Problem details =>
Look below. Copy each line that has "yellow" in it.

Start of Given entries

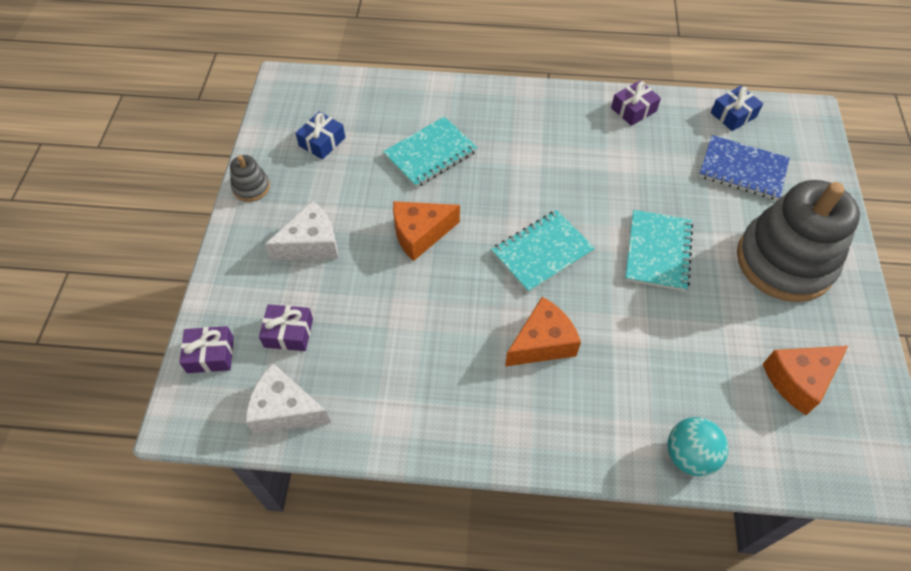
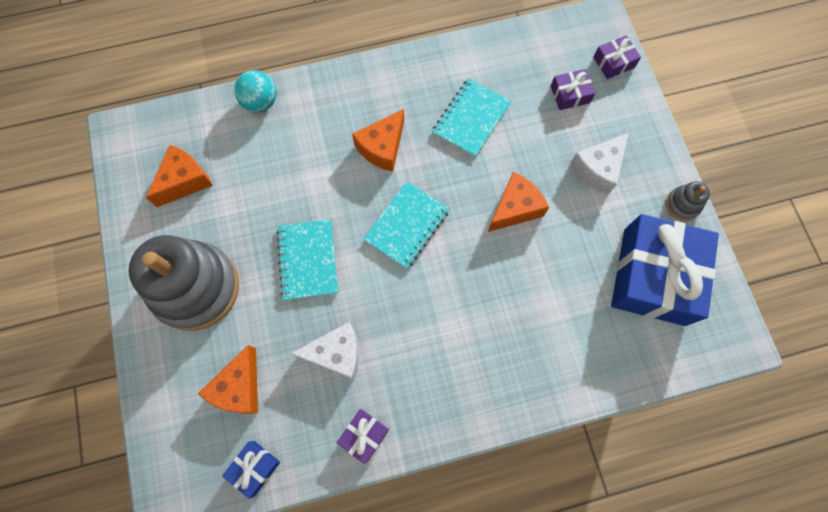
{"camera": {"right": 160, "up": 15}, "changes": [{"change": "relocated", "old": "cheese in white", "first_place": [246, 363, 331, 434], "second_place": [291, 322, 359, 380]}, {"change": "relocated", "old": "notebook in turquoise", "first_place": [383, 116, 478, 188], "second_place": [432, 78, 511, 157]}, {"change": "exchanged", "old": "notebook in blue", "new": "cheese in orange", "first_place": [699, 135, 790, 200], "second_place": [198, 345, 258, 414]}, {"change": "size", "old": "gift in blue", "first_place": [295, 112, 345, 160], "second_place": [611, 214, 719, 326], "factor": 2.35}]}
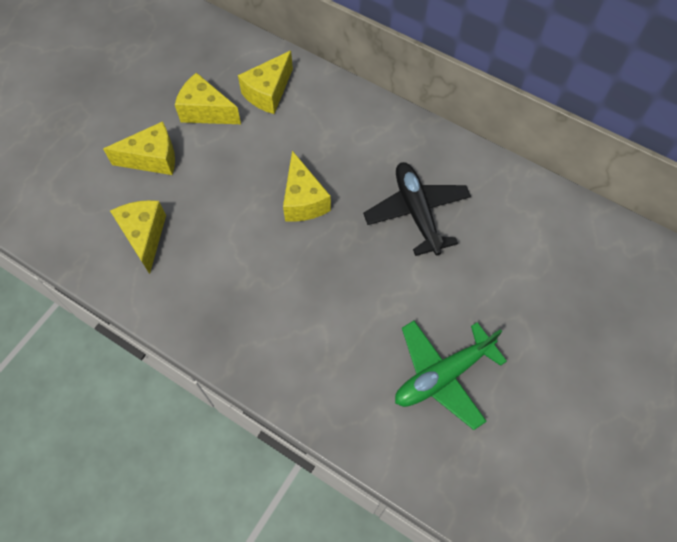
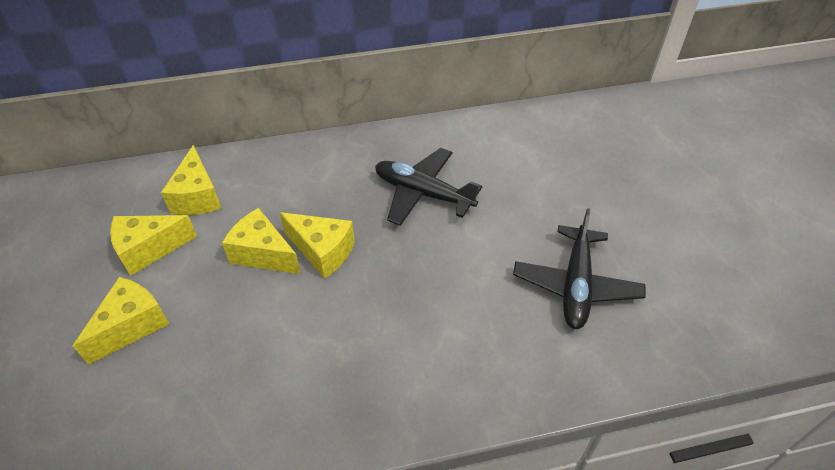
{"camera": {"right": -45, "up": -15}, "changes": [{"change": "relocated", "old": "cheese in yellow", "first_place": [110, 200, 166, 274], "second_place": [222, 208, 301, 274]}, {"change": "colour", "old": "plane in green", "new": "plane in black", "first_place": [395, 321, 507, 430], "second_place": [513, 208, 645, 329]}]}
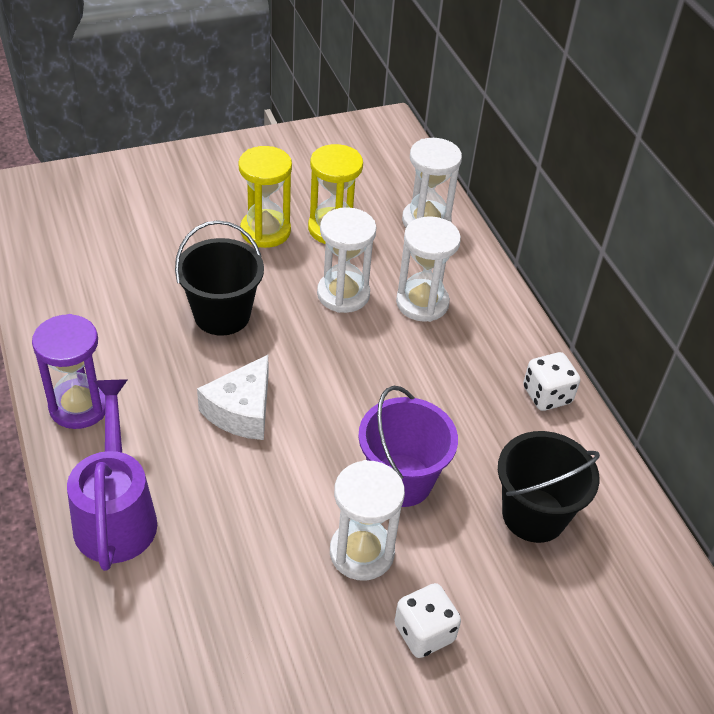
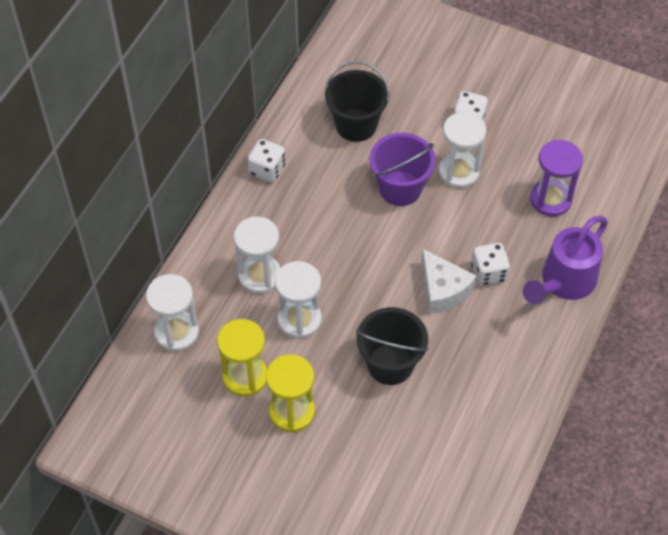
{"camera": {"right": -130, "up": 10}, "changes": [{"change": "appeared", "new": "dice in white", "second_place": [471, 243, 510, 286]}, {"change": "relocated", "old": "hourglass in purple", "first_place": [32, 314, 105, 429], "second_place": [530, 140, 583, 217]}, {"change": "spun", "old": "cheese in white", "first_place": [197, 355, 268, 440], "second_place": [421, 249, 477, 314], "degrees": 75}]}
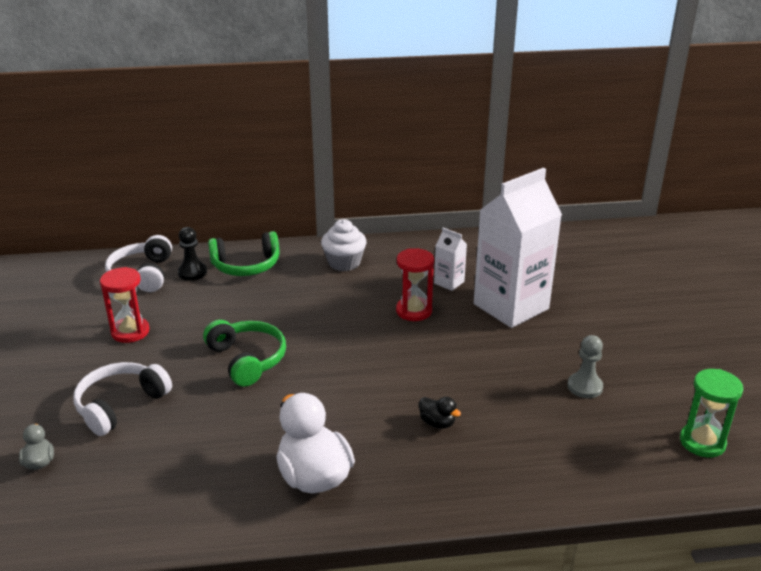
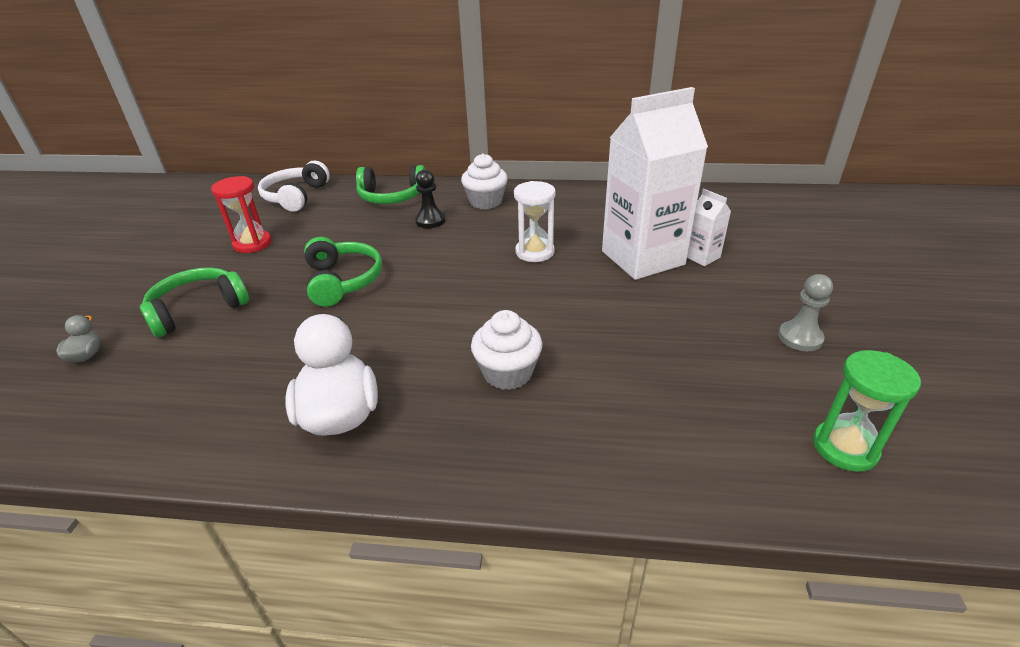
{"camera": {"right": 15, "up": 5}, "changes": [{"change": "relocated", "old": "pawn in black", "first_place": [178, 227, 207, 281], "second_place": [415, 169, 445, 228]}, {"change": "relocated", "old": "carton in white", "first_place": [434, 228, 467, 291], "second_place": [687, 189, 731, 266]}, {"change": "relocated", "old": "pawn in grey", "first_place": [568, 335, 603, 398], "second_place": [778, 274, 833, 351]}, {"change": "exchanged", "old": "duck in black", "new": "cupcake in white", "first_place": [419, 397, 461, 429], "second_place": [471, 310, 542, 390]}, {"change": "colour", "old": "headphones in white", "new": "headphones in green", "first_place": [73, 362, 172, 436], "second_place": [140, 267, 249, 337]}, {"change": "colour", "old": "hourglass in red", "new": "hourglass in white", "first_place": [396, 248, 434, 321], "second_place": [514, 181, 556, 262]}]}
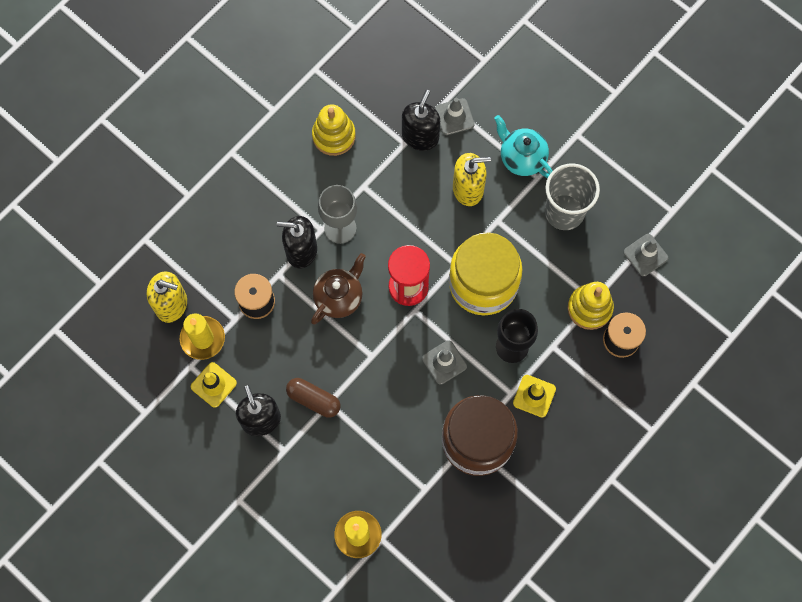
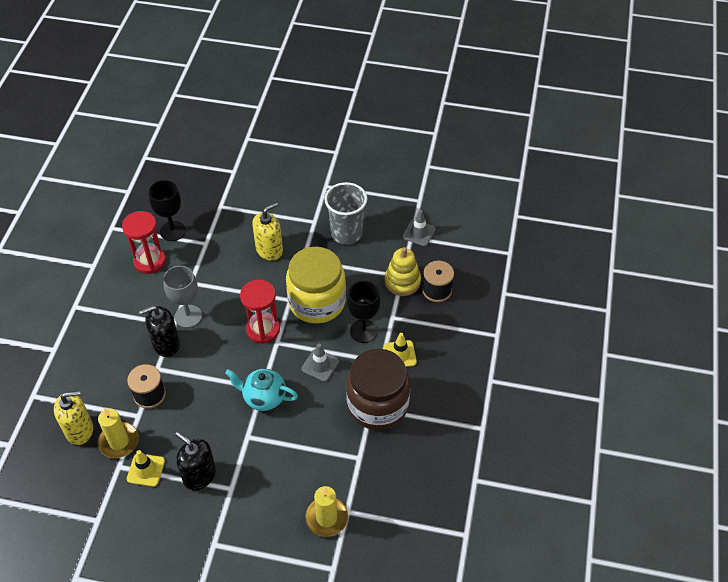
{"camera": {"right": -30, "up": -20}, "changes": [{"change": "missing", "old": "capsule in brown", "first_place": [286, 378, 340, 418]}, {"change": "missing", "old": "teapot in brown", "first_place": [311, 253, 366, 324]}, {"change": "missing", "old": "soap dispenser in black", "first_place": [402, 90, 440, 151]}, {"change": "missing", "old": "traffic cone in grey", "first_place": [435, 98, 475, 135]}, {"change": "appeared", "new": "goblet in black", "second_place": [149, 180, 186, 241]}, {"change": "relocated", "old": "teapot in turquoise", "first_place": [494, 115, 553, 178], "second_place": [225, 369, 298, 411]}, {"change": "exchanged", "old": "stacking toy in yellow", "new": "hourglass in red", "first_place": [312, 104, 356, 156], "second_place": [122, 211, 166, 274]}]}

End of Given entries

Reply to the exercise =>
{"camera": {"right": -45, "up": -15}, "changes": [{"change": "relocated", "old": "cheese in yellow", "first_place": [110, 200, 166, 274], "second_place": [222, 208, 301, 274]}, {"change": "colour", "old": "plane in green", "new": "plane in black", "first_place": [395, 321, 507, 430], "second_place": [513, 208, 645, 329]}]}
{"camera": {"right": -30, "up": -20}, "changes": [{"change": "missing", "old": "capsule in brown", "first_place": [286, 378, 340, 418]}, {"change": "missing", "old": "teapot in brown", "first_place": [311, 253, 366, 324]}, {"change": "missing", "old": "soap dispenser in black", "first_place": [402, 90, 440, 151]}, {"change": "missing", "old": "traffic cone in grey", "first_place": [435, 98, 475, 135]}, {"change": "appeared", "new": "goblet in black", "second_place": [149, 180, 186, 241]}, {"change": "relocated", "old": "teapot in turquoise", "first_place": [494, 115, 553, 178], "second_place": [225, 369, 298, 411]}, {"change": "exchanged", "old": "stacking toy in yellow", "new": "hourglass in red", "first_place": [312, 104, 356, 156], "second_place": [122, 211, 166, 274]}]}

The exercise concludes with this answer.